→ PROBLEM REQUIREMENTS: From the data below, copy exactly the lines that lie between the one holding "camera: 30 degrees left, 10 degrees down" and the one holding "(649, 326) = (274, 219): green", including both, and nothing more.

** Opening MATERIAL FOR THIS EXERCISE block **

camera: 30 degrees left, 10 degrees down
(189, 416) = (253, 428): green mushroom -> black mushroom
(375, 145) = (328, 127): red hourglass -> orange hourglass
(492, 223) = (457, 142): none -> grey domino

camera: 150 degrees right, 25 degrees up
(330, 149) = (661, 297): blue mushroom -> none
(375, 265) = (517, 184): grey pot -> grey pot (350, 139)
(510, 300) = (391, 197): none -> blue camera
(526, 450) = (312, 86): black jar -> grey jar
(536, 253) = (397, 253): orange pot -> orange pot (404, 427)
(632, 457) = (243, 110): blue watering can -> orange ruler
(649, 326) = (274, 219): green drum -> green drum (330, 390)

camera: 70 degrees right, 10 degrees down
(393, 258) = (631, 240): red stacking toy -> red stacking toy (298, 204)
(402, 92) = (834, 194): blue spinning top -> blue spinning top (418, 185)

** Closing MATERIAL FOR THIS EXERCISE block **
** Opening MATERIAL FOR THIS EXERCISE block **

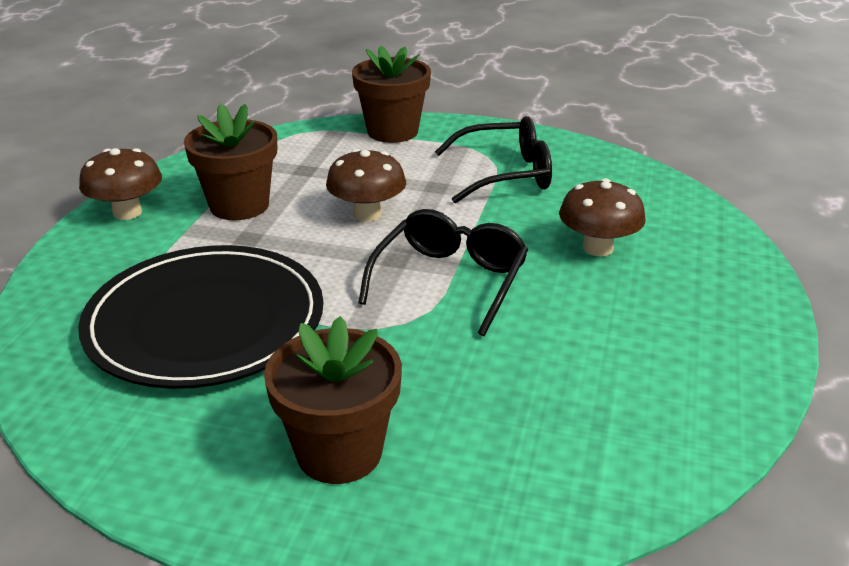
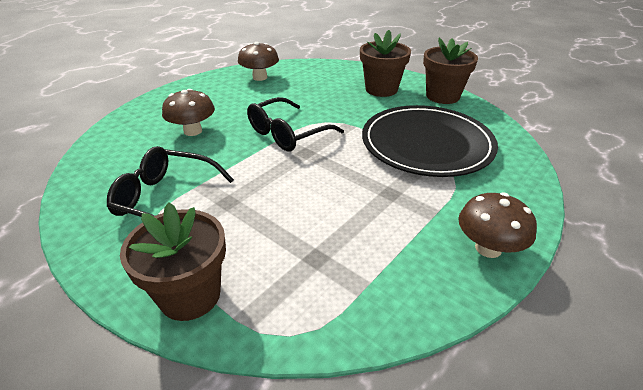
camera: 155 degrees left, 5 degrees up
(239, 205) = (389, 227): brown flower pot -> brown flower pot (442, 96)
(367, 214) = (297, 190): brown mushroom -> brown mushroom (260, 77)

** Closing MATERIAL FOR THIS EXERCISE block **

→ SOLUTION TO THE PROBLEM:
camera: 30 degrees left, 10 degrees down
(189, 416) = (253, 428): green mushroom -> black mushroom
(375, 145) = (328, 127): red hourglass -> orange hourglass
(492, 223) = (457, 142): none -> grey domino

camera: 150 degrees right, 25 degrees up
(330, 149) = (661, 297): blue mushroom -> none
(375, 265) = (517, 184): grey pot -> grey pot (350, 139)
(510, 300) = (391, 197): none -> blue camera
(526, 450) = (312, 86): black jar -> grey jar
(536, 253) = (397, 253): orange pot -> orange pot (404, 427)
(632, 457) = (243, 110): blue watering can -> orange ruler
(649, 326) = (274, 219): green drum -> green drum (330, 390)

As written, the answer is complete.